**Exercise prompt**
Reproduce word for word the line that contains "SD3 pin MOSI: D2 -> D6" and each line that follows it, stopping after the final line of the material.

**Records for this exercise**
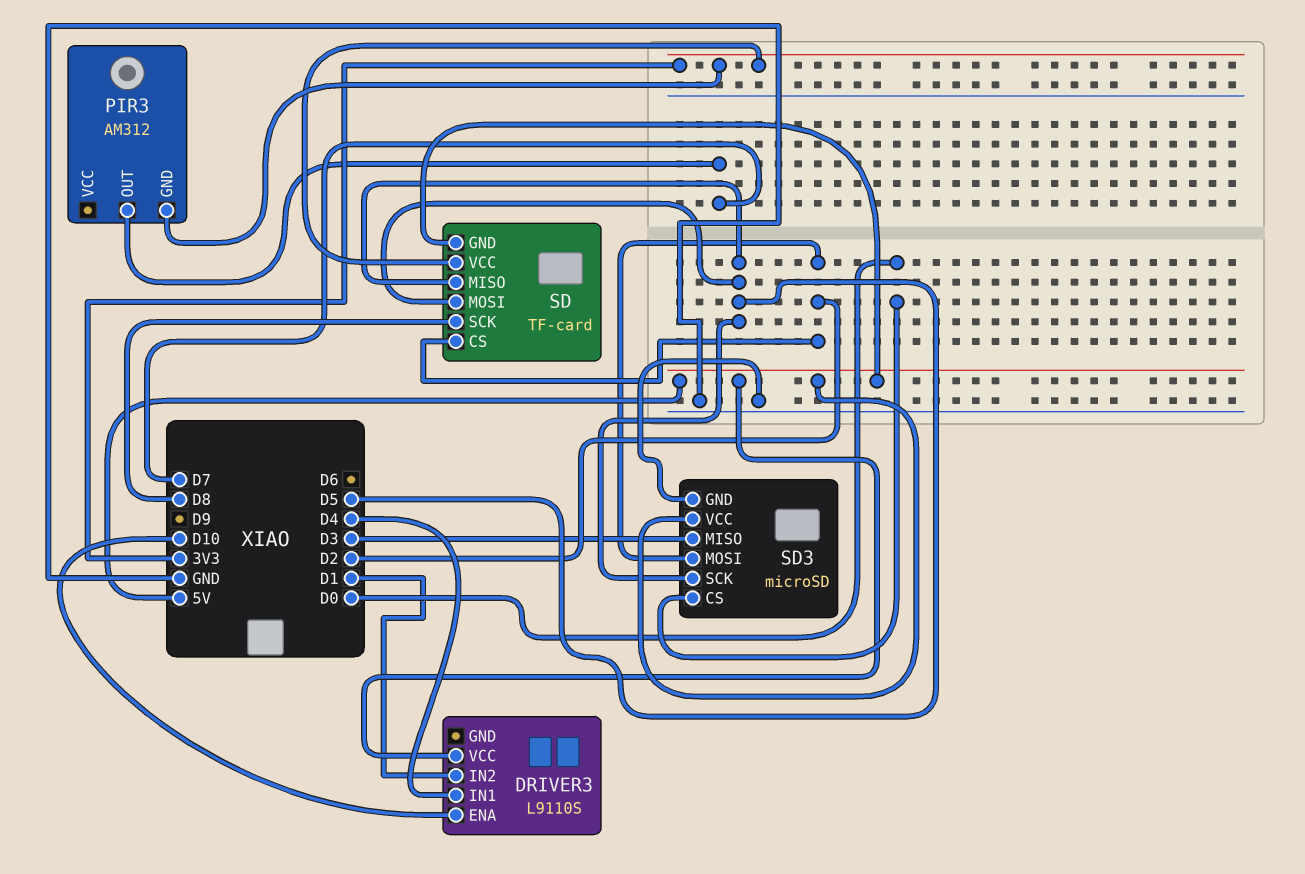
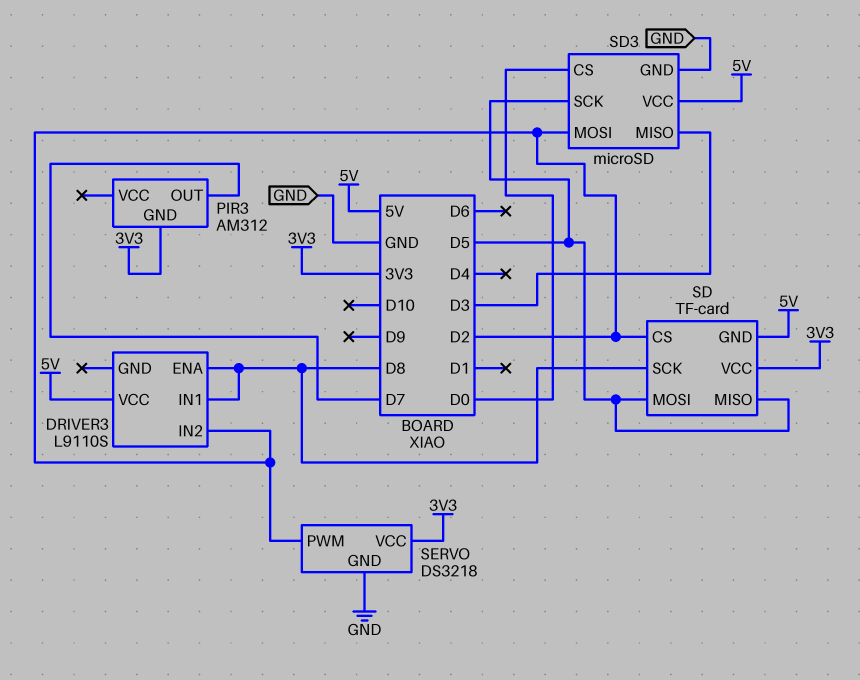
DRIVER3 pin ENA: D10 -> D8
DRIVER3 pin IN1: D4 -> D8
DRIVER3 pin IN2: D1 -> D2
SERVO: none -> DS3218
SERVO pin GND: none -> GND
SERVO pin PWM: none -> D2
SERVO pin VCC: none -> 3V3

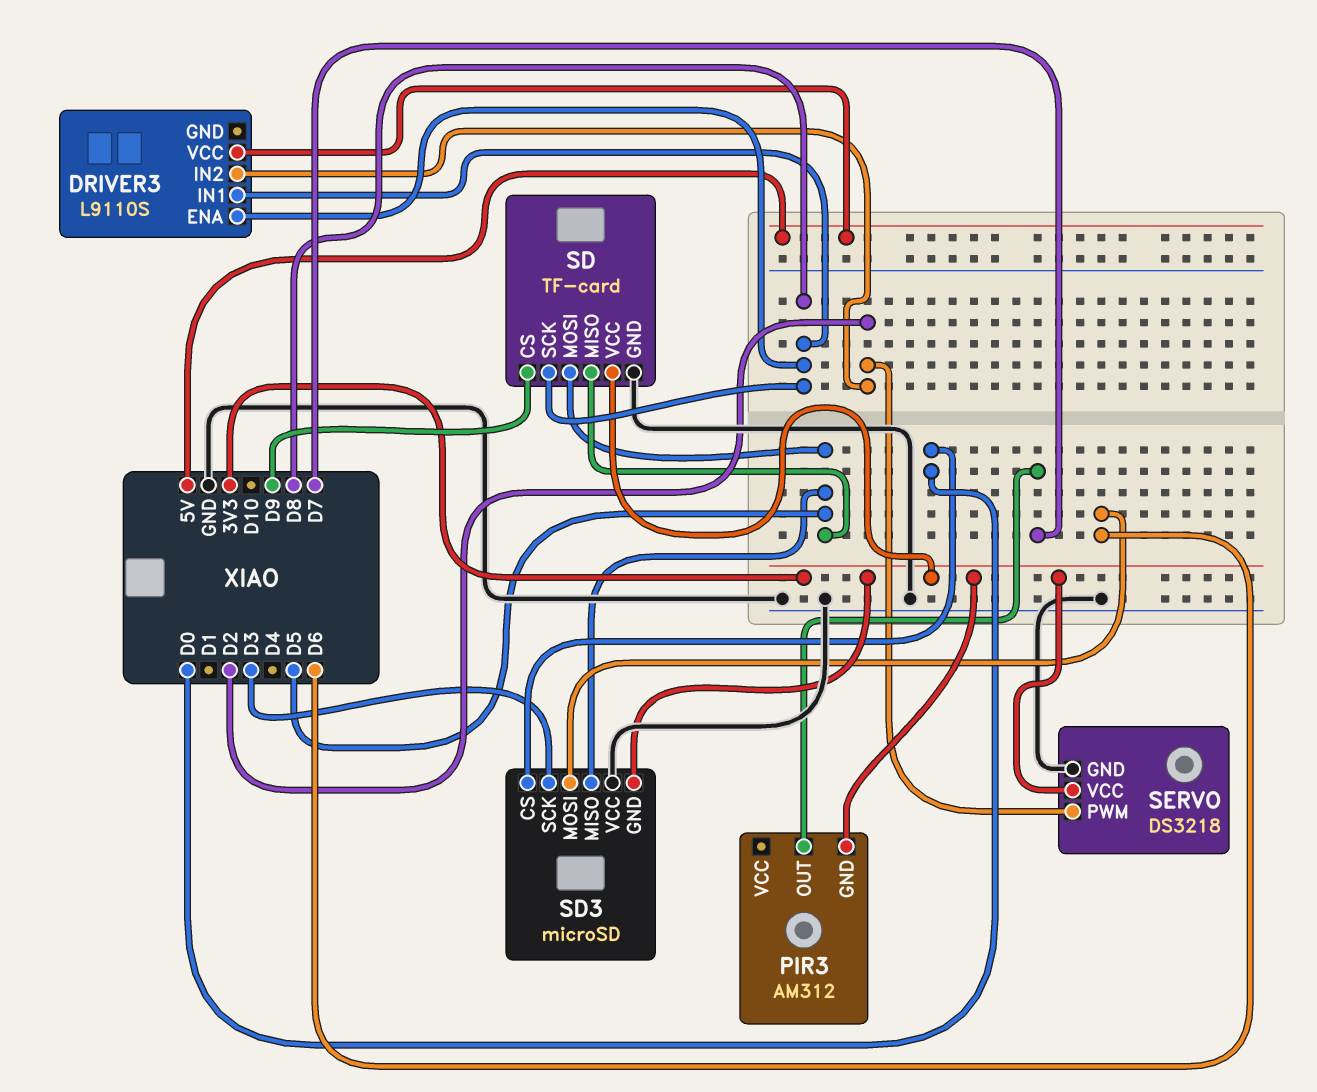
SD pin CS: D2 -> D9
SD pin GND: 5V -> GND
SD3 pin GND: GND -> 3V3
SD3 pin MISO: D3 -> D5
SD3 pin MOSI: D2 -> D6
SD3 pin SCK: D5 -> D3
SD3 pin VCC: 5V -> GND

**Final answer**
SD3 pin MOSI: D2 -> D6
SD3 pin SCK: D5 -> D3
SD3 pin VCC: 5V -> GND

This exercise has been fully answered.